SOURCE INFORMATION:
++++++++++
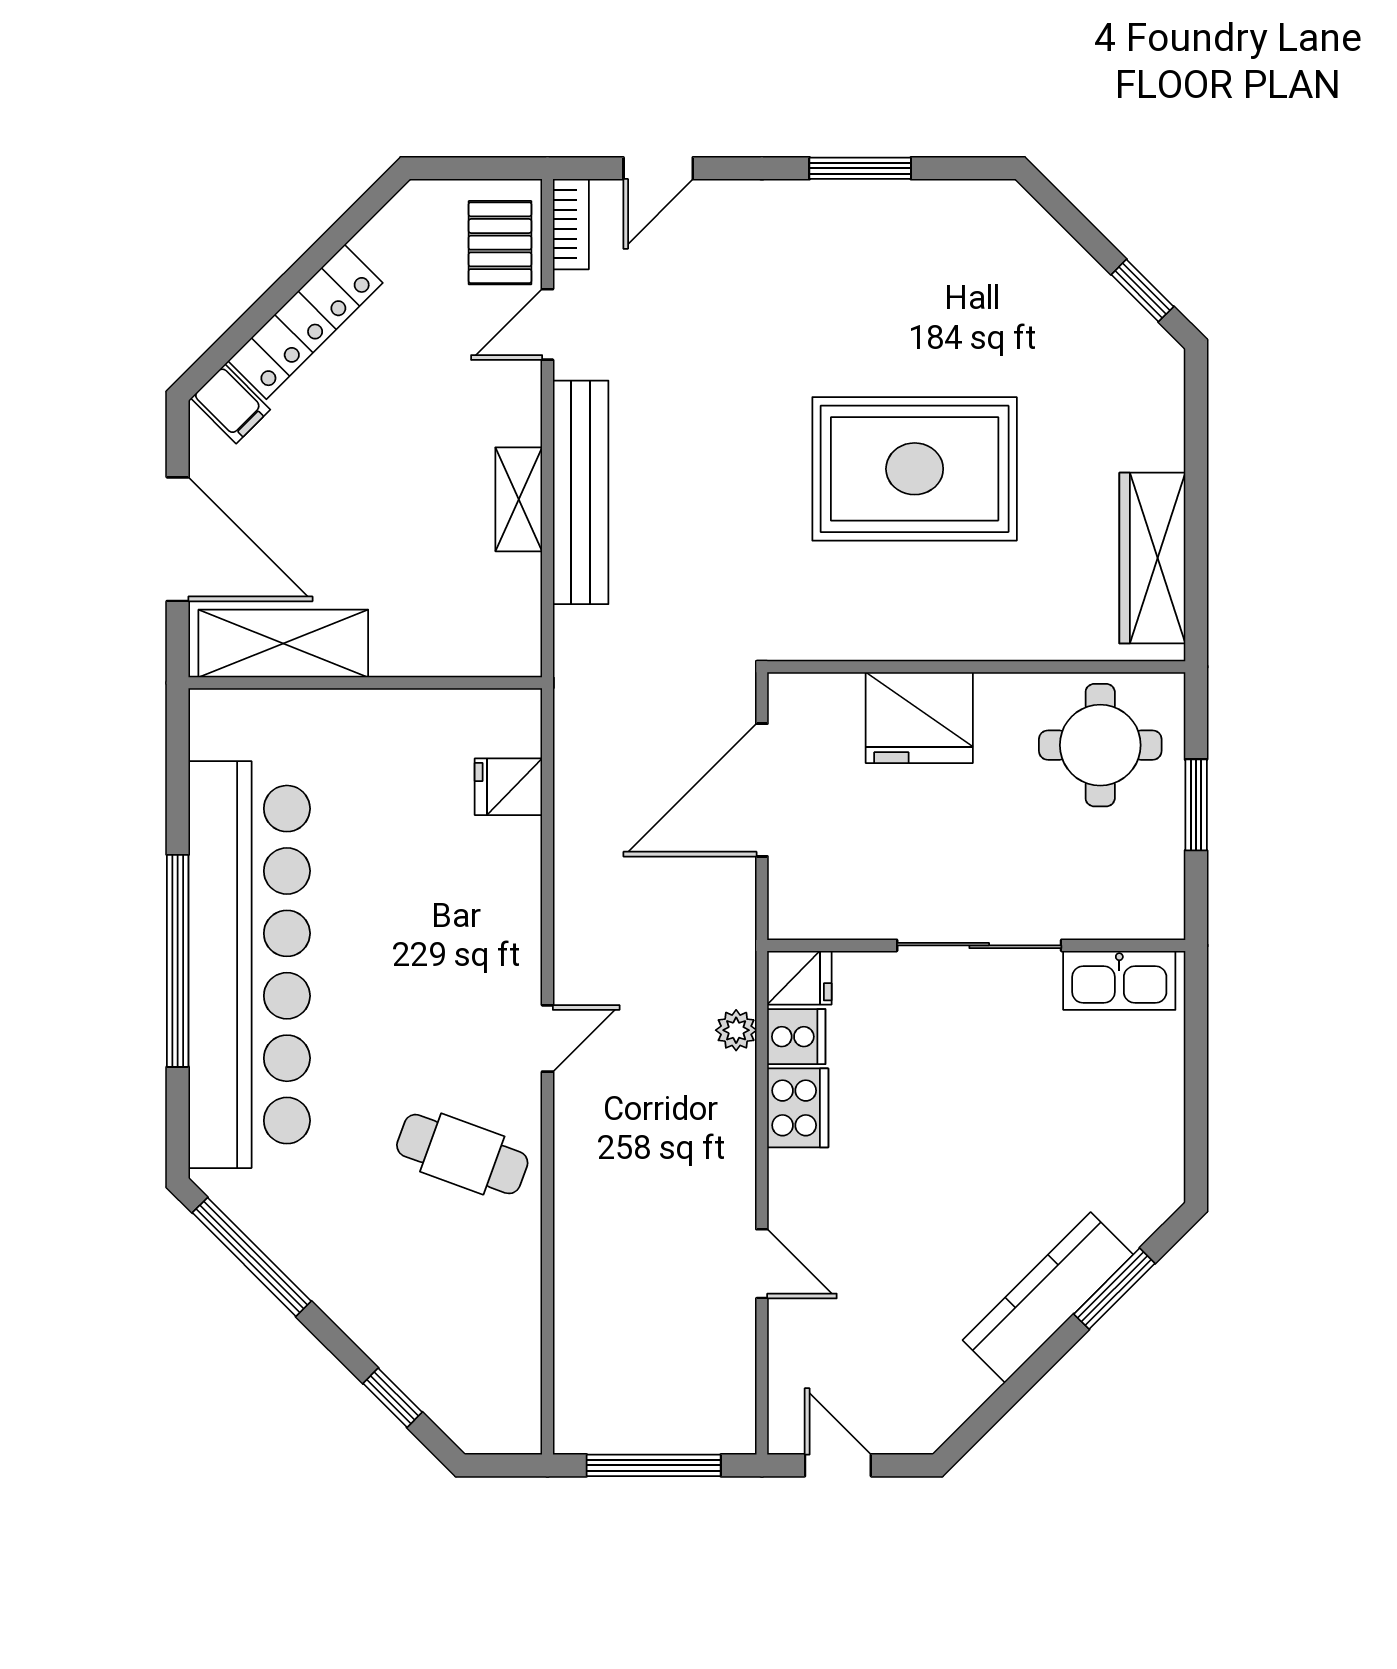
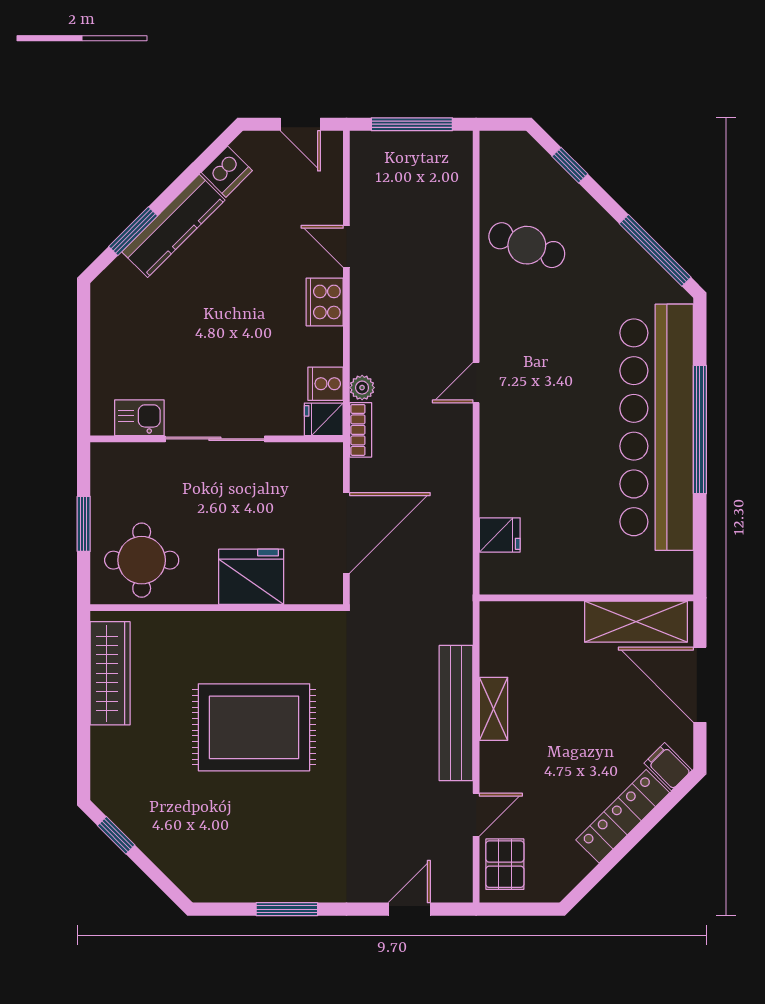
bookcase: (571, 224) -> (361, 430), moved, turned 180
kitchen sink: (1119, 980) -> (139, 418), width x0.73
cooker: (798, 1108) -> (325, 302), moved
cafe table: (462, 1154) -> (527, 245), moved
dishwasher: (960, 1387) -> (227, 172), added

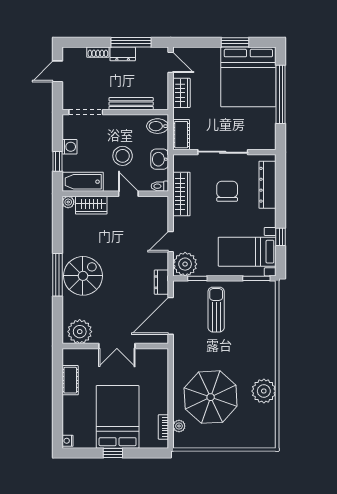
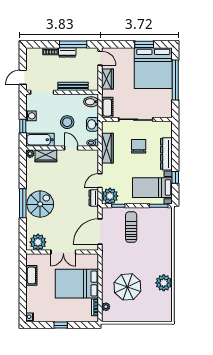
door: (58, 71) -> (23, 77), moved
dresser: (268, 185) -> (166, 154), moved
dresser: (161, 282) -> (94, 198), moved
parasol: (211, 397) -> (127, 287), width x0.73, depth x0.73
bed: (118, 417) -> (77, 284), moved, turned -90

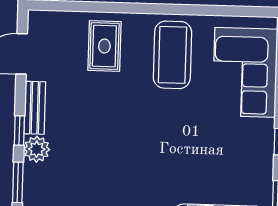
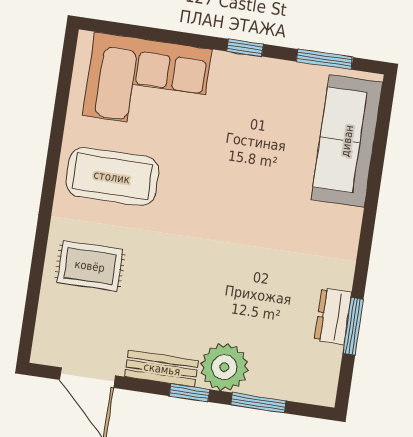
plant: (37, 149) -> (224, 367), width x1.36, depth x1.36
++++++++++
WORK ITEM: Search the listing above for "width" and copy every line that holds it.

EXPECTED ANSWER:
kitchen sink: (1119, 980) -> (139, 418), width x0.73
parasol: (211, 397) -> (127, 287), width x0.73, depth x0.73
plant: (37, 149) -> (224, 367), width x1.36, depth x1.36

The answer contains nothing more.